RECORDS PROVIDED:
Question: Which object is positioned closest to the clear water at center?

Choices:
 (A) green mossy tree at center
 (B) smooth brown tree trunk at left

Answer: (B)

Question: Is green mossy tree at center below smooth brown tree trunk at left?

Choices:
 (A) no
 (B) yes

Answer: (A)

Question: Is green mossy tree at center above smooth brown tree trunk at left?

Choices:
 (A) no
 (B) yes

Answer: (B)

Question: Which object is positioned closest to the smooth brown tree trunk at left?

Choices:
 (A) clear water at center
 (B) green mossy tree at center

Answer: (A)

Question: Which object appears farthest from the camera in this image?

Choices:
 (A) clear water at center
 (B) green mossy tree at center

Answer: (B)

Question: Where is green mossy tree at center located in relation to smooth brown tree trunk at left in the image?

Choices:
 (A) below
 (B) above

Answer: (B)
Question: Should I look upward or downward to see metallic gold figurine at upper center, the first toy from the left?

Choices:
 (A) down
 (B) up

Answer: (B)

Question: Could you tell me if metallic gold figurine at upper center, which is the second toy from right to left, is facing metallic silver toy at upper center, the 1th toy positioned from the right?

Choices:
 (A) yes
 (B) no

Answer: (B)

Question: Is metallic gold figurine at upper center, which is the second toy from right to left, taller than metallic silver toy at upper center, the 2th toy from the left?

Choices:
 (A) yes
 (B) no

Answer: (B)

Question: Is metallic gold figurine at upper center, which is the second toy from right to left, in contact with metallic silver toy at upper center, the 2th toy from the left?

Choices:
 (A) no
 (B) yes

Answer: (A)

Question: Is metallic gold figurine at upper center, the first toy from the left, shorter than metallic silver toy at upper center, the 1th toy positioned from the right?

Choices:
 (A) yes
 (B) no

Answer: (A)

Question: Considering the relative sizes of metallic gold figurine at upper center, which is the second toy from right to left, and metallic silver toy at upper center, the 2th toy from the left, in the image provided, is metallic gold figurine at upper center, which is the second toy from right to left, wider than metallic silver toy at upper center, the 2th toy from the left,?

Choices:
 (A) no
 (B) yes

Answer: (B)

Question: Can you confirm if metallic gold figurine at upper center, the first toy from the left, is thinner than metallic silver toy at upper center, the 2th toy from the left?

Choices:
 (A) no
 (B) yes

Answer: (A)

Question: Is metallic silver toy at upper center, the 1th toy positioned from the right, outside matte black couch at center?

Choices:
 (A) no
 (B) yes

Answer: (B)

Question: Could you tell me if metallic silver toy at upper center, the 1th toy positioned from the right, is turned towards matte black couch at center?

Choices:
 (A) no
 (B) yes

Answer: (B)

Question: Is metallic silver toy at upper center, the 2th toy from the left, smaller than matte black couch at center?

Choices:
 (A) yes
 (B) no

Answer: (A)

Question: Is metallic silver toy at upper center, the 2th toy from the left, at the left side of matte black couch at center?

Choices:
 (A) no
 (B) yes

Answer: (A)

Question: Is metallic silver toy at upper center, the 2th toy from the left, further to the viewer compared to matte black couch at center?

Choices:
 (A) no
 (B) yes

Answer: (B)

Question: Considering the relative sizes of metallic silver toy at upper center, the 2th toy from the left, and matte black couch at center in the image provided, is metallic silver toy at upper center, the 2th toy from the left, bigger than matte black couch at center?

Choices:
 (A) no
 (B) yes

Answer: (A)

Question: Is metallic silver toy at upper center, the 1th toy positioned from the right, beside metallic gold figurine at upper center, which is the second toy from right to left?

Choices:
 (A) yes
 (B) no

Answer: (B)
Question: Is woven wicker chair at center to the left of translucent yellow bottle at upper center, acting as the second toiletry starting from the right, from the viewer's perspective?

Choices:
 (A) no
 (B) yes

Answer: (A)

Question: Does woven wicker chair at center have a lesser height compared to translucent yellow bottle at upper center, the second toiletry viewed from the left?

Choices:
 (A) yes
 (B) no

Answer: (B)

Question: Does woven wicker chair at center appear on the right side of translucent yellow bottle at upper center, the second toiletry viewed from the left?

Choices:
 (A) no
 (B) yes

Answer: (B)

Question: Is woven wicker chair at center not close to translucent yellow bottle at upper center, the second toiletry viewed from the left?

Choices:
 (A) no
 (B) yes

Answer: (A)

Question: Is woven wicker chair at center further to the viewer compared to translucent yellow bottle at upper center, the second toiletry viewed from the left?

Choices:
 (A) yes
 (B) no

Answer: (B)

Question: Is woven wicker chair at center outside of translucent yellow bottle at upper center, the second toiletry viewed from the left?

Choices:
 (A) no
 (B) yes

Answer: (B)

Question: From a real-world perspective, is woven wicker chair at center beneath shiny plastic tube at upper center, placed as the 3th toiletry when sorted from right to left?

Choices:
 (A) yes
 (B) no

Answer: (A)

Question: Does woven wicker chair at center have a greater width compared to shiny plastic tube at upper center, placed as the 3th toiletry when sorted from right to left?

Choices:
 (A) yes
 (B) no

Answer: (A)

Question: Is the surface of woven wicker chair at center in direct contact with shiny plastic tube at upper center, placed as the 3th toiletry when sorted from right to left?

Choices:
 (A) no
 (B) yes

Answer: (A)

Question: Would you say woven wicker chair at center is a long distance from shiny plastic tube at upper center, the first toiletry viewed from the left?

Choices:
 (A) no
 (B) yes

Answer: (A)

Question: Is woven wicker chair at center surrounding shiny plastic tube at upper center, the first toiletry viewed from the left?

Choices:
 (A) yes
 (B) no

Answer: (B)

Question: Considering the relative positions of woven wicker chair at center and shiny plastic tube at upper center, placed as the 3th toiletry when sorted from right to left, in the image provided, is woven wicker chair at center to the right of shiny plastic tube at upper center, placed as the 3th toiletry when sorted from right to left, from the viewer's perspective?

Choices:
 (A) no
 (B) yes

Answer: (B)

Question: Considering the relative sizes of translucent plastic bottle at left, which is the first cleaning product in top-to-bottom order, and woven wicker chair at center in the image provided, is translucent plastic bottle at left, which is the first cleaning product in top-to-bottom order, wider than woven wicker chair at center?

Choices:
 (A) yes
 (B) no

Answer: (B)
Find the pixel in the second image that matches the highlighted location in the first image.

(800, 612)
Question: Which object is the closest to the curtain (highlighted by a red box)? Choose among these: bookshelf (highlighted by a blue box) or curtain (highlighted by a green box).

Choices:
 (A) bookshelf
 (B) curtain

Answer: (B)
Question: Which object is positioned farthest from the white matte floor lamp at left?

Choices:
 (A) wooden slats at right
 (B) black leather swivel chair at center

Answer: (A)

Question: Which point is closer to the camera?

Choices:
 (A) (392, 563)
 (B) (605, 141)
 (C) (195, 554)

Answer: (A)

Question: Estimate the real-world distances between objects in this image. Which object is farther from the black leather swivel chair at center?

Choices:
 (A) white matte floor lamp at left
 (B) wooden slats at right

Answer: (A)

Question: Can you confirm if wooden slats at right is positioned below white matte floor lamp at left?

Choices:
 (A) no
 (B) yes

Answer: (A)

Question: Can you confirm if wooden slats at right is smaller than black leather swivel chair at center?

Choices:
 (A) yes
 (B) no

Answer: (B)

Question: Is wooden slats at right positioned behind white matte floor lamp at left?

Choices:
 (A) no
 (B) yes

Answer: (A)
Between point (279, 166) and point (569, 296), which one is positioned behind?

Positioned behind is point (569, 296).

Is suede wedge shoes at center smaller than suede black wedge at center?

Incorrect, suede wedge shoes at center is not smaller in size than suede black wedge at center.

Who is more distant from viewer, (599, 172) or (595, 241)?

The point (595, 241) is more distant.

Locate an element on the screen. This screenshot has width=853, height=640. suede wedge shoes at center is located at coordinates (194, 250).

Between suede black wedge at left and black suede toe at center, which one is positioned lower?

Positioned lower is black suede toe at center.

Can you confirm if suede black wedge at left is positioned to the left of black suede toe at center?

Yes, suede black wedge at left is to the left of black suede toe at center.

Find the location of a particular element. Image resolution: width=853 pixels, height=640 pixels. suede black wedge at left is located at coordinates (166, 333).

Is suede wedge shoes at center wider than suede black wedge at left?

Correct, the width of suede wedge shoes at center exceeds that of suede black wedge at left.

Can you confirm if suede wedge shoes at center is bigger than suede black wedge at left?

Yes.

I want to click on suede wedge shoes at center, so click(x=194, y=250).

AIM OF THE EXERCISE: Lay out the records as a Markdown table with the columns Row and Line, from the line containing "Can you confirm if suede wedge" through the end of the records. Number each row and leave out blank lines.

OUTPUT:
| Row | Line |
|---|---|
| 1 | Can you confirm if suede wedge shoes at center is bigger than suede black wedge at left? |
| 2 | Yes. |
| 3 | I want to click on suede wedge shoes at center, so click(x=194, y=250). |